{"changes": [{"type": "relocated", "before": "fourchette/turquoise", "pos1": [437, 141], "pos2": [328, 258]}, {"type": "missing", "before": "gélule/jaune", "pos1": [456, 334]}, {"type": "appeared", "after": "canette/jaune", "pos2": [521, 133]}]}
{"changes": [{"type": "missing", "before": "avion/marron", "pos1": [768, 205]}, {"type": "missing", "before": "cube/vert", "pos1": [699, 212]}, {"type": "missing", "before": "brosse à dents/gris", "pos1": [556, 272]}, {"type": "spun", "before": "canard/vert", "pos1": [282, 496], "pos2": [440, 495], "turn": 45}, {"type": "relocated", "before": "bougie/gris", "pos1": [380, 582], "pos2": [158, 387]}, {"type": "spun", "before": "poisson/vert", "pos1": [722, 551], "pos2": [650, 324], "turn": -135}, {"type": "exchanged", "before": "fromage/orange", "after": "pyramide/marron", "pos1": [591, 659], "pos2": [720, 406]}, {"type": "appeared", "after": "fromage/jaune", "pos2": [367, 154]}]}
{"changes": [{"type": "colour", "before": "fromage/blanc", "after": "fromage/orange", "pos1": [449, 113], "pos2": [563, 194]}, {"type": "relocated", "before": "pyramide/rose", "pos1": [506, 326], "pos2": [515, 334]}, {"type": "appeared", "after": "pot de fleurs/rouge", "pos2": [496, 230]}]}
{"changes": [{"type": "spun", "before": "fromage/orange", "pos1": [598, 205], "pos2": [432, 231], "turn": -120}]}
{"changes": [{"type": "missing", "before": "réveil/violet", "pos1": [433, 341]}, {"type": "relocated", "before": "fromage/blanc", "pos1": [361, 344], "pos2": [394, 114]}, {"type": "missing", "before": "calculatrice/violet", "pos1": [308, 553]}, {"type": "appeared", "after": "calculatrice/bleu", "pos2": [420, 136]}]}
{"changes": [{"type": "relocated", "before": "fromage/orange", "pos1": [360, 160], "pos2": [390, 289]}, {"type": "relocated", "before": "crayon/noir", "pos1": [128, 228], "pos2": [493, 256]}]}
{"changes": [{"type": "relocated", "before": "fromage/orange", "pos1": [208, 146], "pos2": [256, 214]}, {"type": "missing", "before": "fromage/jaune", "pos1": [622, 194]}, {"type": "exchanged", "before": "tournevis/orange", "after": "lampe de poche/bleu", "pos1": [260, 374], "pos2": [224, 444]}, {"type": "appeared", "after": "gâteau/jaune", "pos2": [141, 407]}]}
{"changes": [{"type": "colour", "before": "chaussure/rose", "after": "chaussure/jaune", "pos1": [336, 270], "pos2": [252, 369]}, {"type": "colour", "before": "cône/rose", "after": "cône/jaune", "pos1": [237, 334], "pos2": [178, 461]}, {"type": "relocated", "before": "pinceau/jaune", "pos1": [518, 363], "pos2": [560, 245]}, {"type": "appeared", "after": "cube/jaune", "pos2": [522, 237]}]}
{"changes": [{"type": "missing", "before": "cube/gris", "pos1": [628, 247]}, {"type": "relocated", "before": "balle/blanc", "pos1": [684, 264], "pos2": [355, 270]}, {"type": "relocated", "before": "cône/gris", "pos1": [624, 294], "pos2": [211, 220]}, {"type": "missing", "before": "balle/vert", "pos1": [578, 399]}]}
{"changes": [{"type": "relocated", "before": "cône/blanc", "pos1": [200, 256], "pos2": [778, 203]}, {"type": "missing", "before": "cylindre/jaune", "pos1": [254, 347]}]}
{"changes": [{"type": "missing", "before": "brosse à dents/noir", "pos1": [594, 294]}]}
____
### Task item:
Output the listing above in full. Every line must match.

### Output of the task:
{"changes": [{"type": "relocated", "before": "fourchette/turquoise", "pos1": [437, 141], "pos2": [328, 258]}, {"type": "missing", "before": "gélule/jaune", "pos1": [456, 334]}, {"type": "appeared", "after": "canette/jaune", "pos2": [521, 133]}]}
{"changes": [{"type": "missing", "before": "avion/marron", "pos1": [768, 205]}, {"type": "missing", "before": "cube/vert", "pos1": [699, 212]}, {"type": "missing", "before": "brosse à dents/gris", "pos1": [556, 272]}, {"type": "spun", "before": "canard/vert", "pos1": [282, 496], "pos2": [440, 495], "turn": 45}, {"type": "relocated", "before": "bougie/gris", "pos1": [380, 582], "pos2": [158, 387]}, {"type": "spun", "before": "poisson/vert", "pos1": [722, 551], "pos2": [650, 324], "turn": -135}, {"type": "exchanged", "before": "fromage/orange", "after": "pyramide/marron", "pos1": [591, 659], "pos2": [720, 406]}, {"type": "appeared", "after": "fromage/jaune", "pos2": [367, 154]}]}
{"changes": [{"type": "colour", "before": "fromage/blanc", "after": "fromage/orange", "pos1": [449, 113], "pos2": [563, 194]}, {"type": "relocated", "before": "pyramide/rose", "pos1": [506, 326], "pos2": [515, 334]}, {"type": "appeared", "after": "pot de fleurs/rouge", "pos2": [496, 230]}]}
{"changes": [{"type": "spun", "before": "fromage/orange", "pos1": [598, 205], "pos2": [432, 231], "turn": -120}]}
{"changes": [{"type": "missing", "before": "réveil/violet", "pos1": [433, 341]}, {"type": "relocated", "before": "fromage/blanc", "pos1": [361, 344], "pos2": [394, 114]}, {"type": "missing", "before": "calculatrice/violet", "pos1": [308, 553]}, {"type": "appeared", "after": "calculatrice/bleu", "pos2": [420, 136]}]}
{"changes": [{"type": "relocated", "before": "fromage/orange", "pos1": [360, 160], "pos2": [390, 289]}, {"type": "relocated", "before": "crayon/noir", "pos1": [128, 228], "pos2": [493, 256]}]}
{"changes": [{"type": "relocated", "before": "fromage/orange", "pos1": [208, 146], "pos2": [256, 214]}, {"type": "missing", "before": "fromage/jaune", "pos1": [622, 194]}, {"type": "exchanged", "before": "tournevis/orange", "after": "lampe de poche/bleu", "pos1": [260, 374], "pos2": [224, 444]}, {"type": "appeared", "after": "gâteau/jaune", "pos2": [141, 407]}]}
{"changes": [{"type": "colour", "before": "chaussure/rose", "after": "chaussure/jaune", "pos1": [336, 270], "pos2": [252, 369]}, {"type": "colour", "before": "cône/rose", "after": "cône/jaune", "pos1": [237, 334], "pos2": [178, 461]}, {"type": "relocated", "before": "pinceau/jaune", "pos1": [518, 363], "pos2": [560, 245]}, {"type": "appeared", "after": "cube/jaune", "pos2": [522, 237]}]}
{"changes": [{"type": "missing", "before": "cube/gris", "pos1": [628, 247]}, {"type": "relocated", "before": "balle/blanc", "pos1": [684, 264], "pos2": [355, 270]}, {"type": "relocated", "before": "cône/gris", "pos1": [624, 294], "pos2": [211, 220]}, {"type": "missing", "before": "balle/vert", "pos1": [578, 399]}]}
{"changes": [{"type": "relocated", "before": "cône/blanc", "pos1": [200, 256], "pos2": [778, 203]}, {"type": "missing", "before": "cylindre/jaune", "pos1": [254, 347]}]}
{"changes": [{"type": "missing", "before": "brosse à dents/noir", "pos1": [594, 294]}]}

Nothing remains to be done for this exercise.